*** Begin section ***

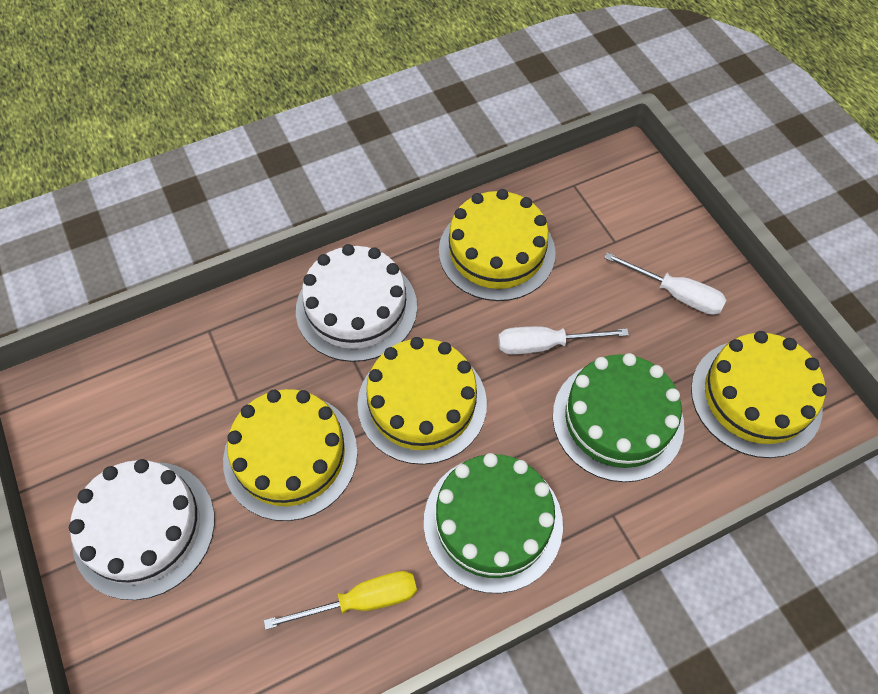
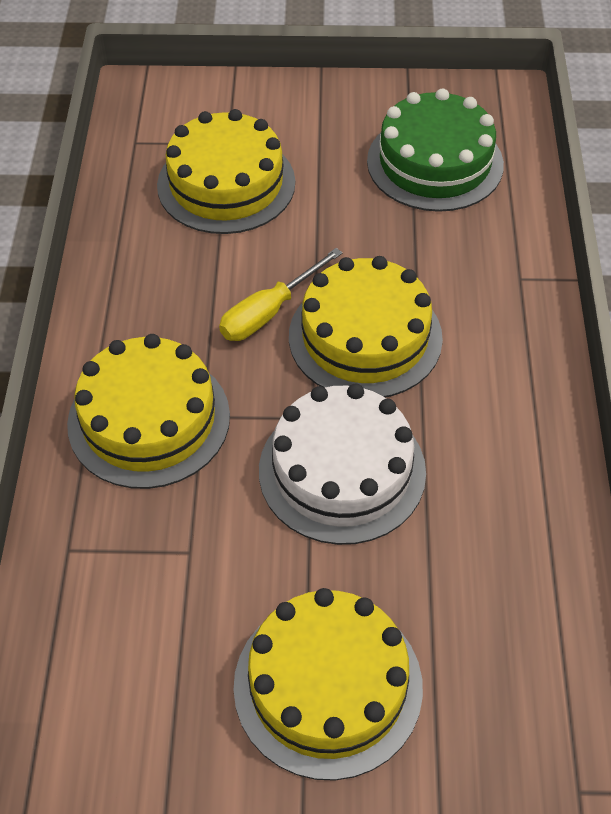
green cake: 2 -> 1
white cake: 2 -> 1
white screwdriver: 2 -> 0

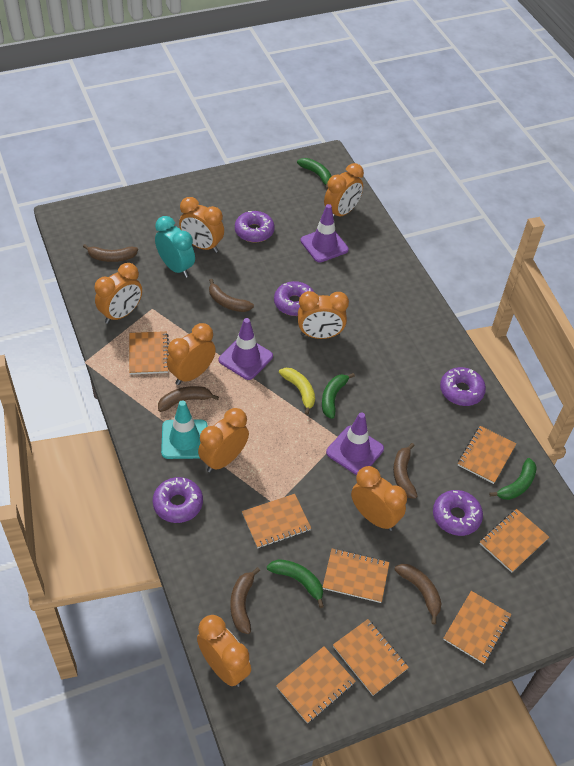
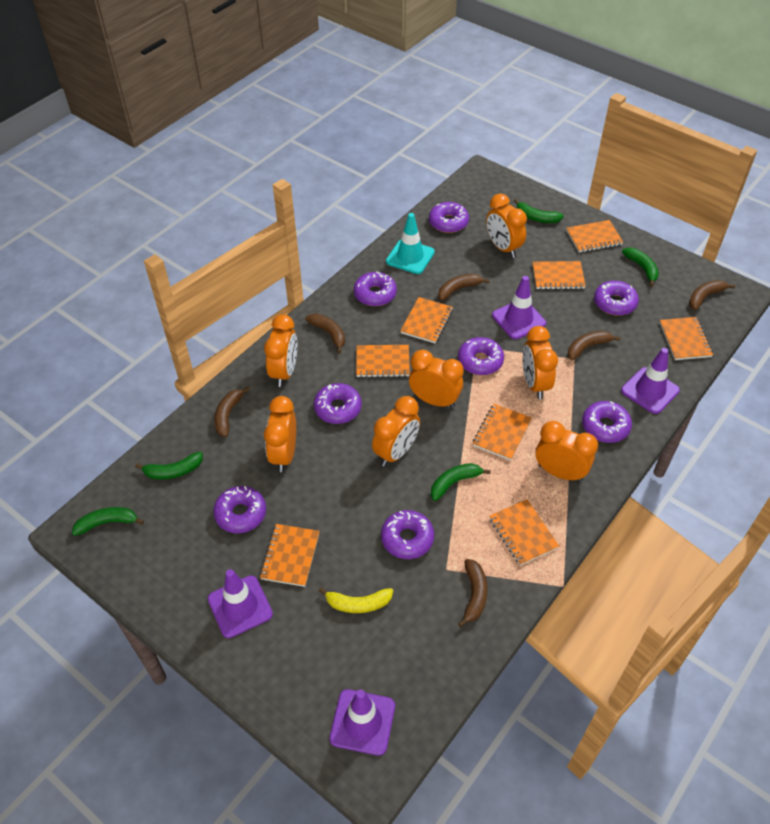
green banana: 4 -> 5
orange clock: 8 -> 7
purple donut: 5 -> 8
purple traffic cone: 3 -> 4
turquoise clock: 1 -> 0

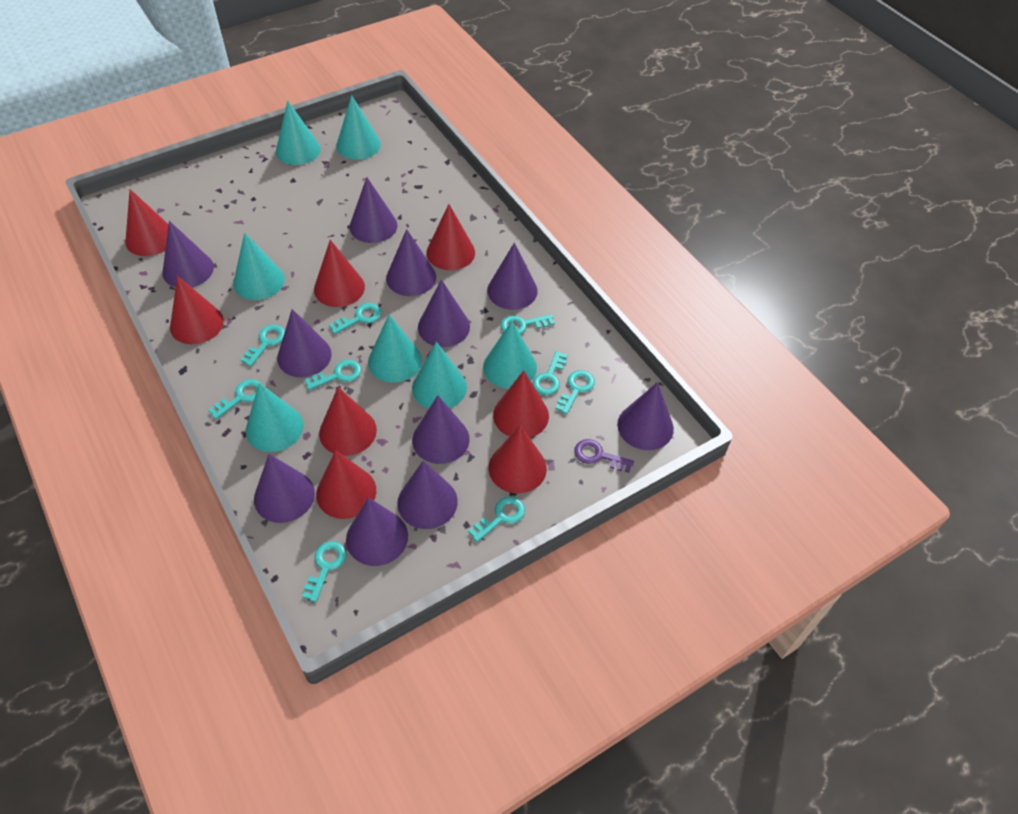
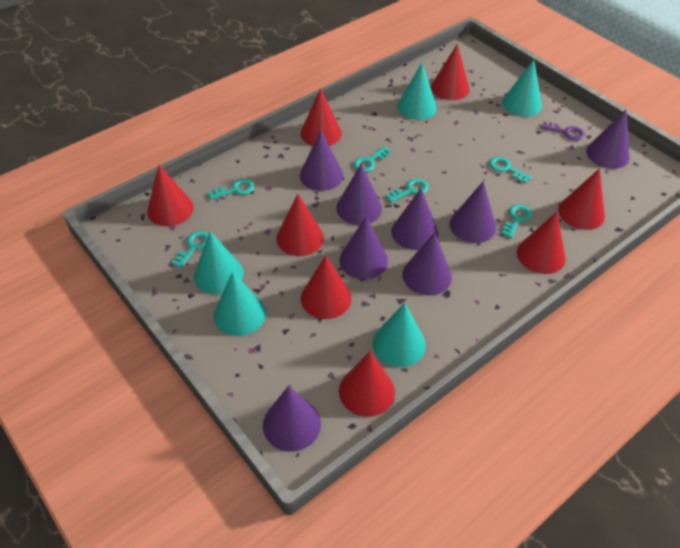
purple cone: 11 -> 8
turquoise cone: 7 -> 5
turquoise key: 9 -> 6

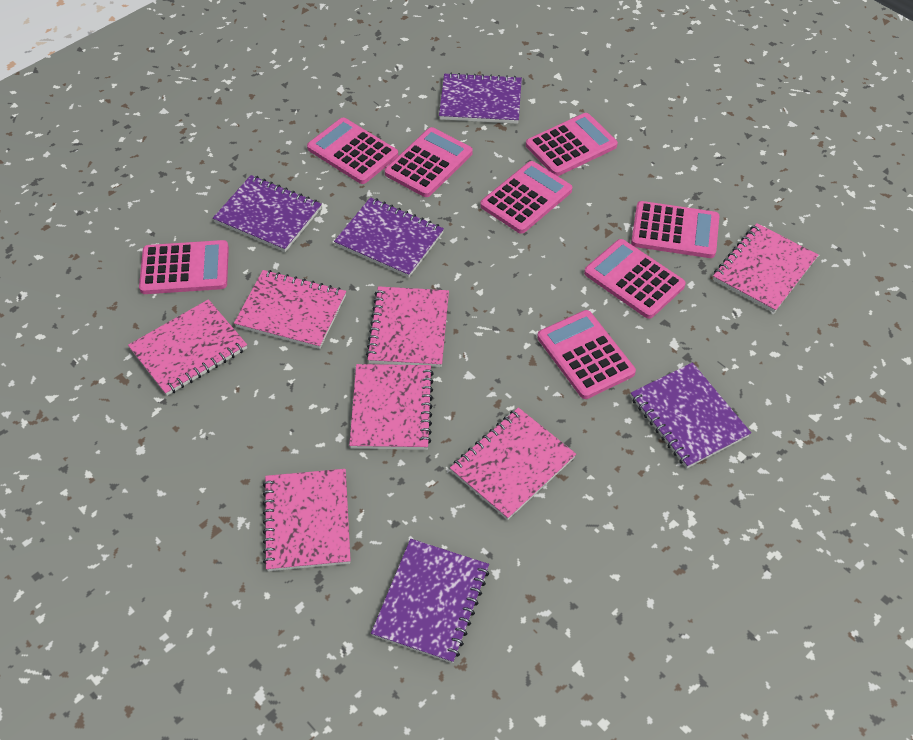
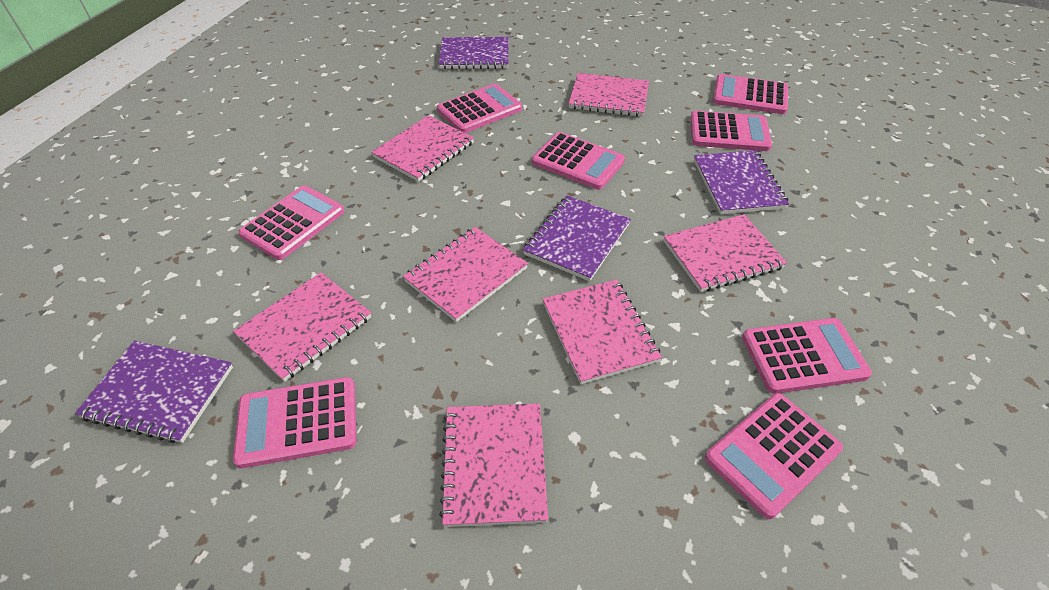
purple notebook: 5 -> 4

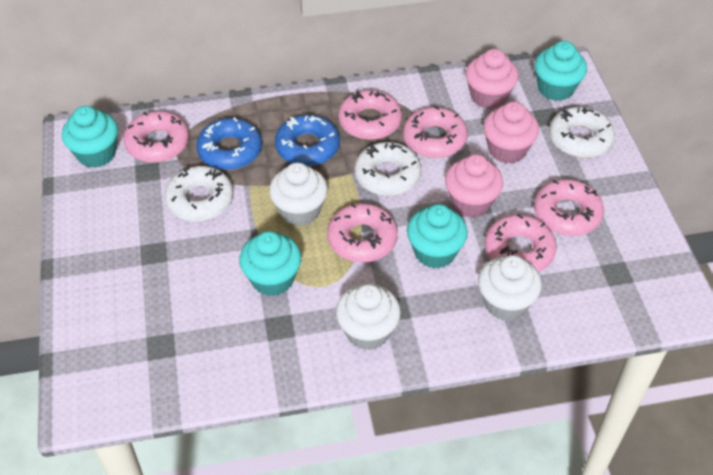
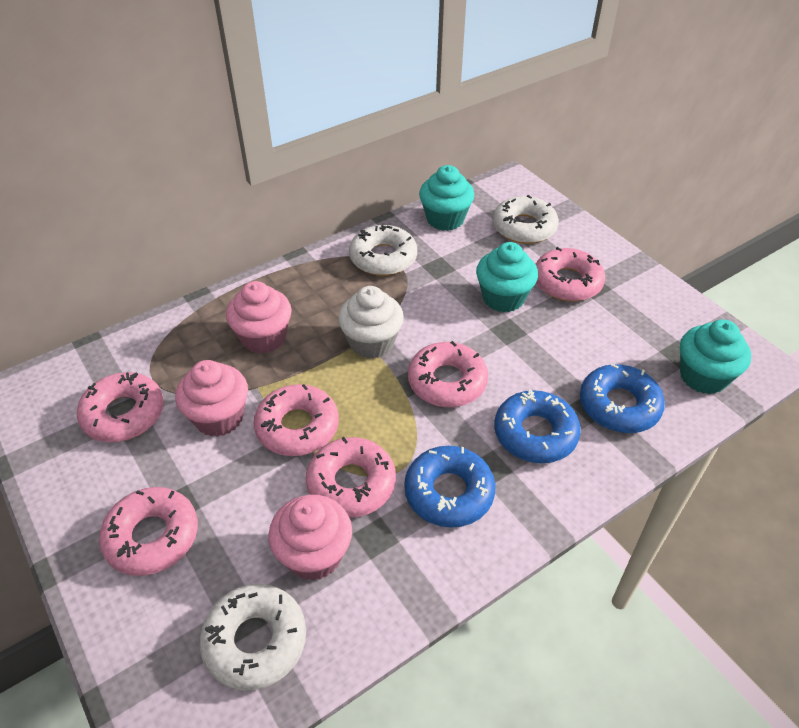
blue donut: 2 -> 3
turquoise cupcake: 4 -> 3
white cupcake: 3 -> 1

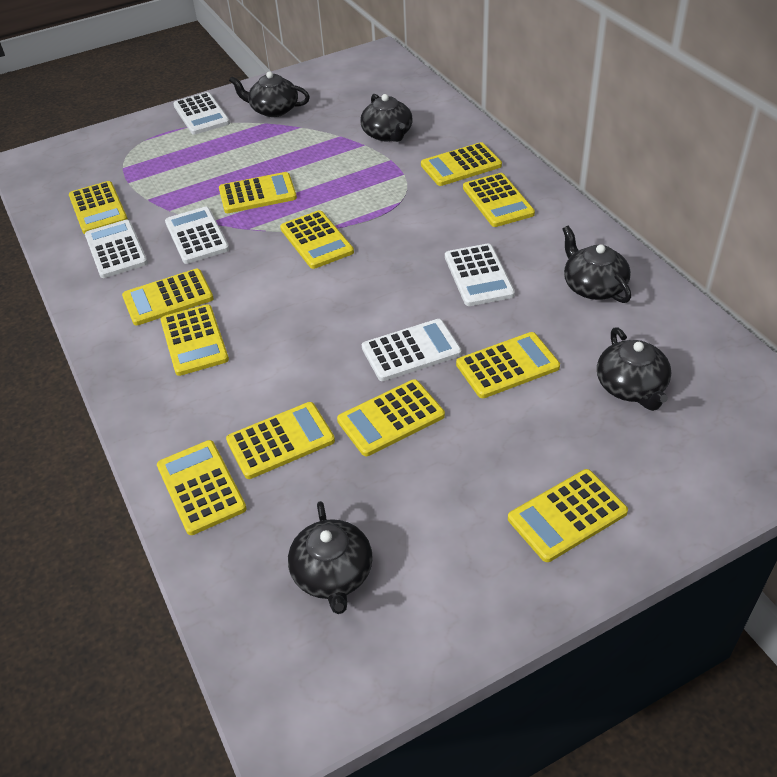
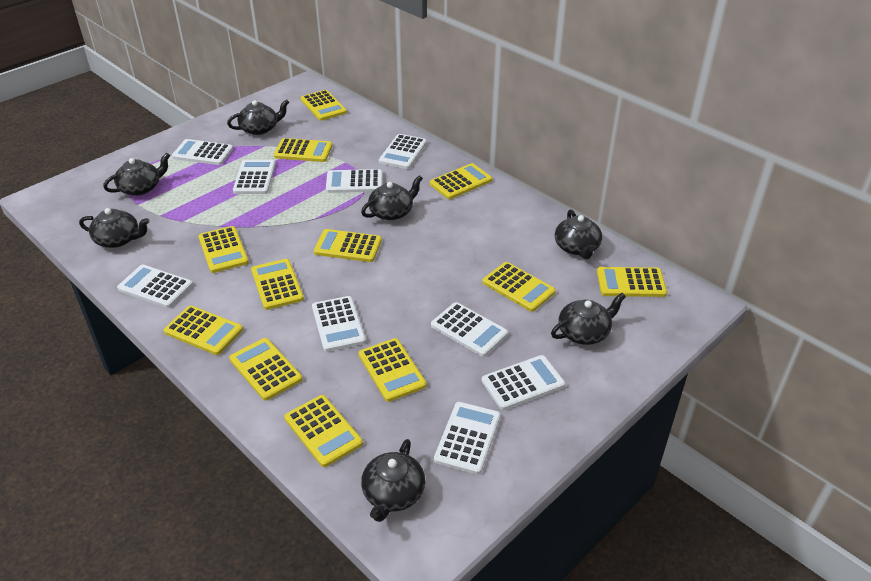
black teapot: 5 -> 7
white calculator: 5 -> 9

*** End section ***

§ **What the task asks**
Pick out the lines above that hold the string "cone" and show them.

§ **Answer section**
purple traffic cone: 3 -> 4
purple cone: 11 -> 8
turquoise cone: 7 -> 5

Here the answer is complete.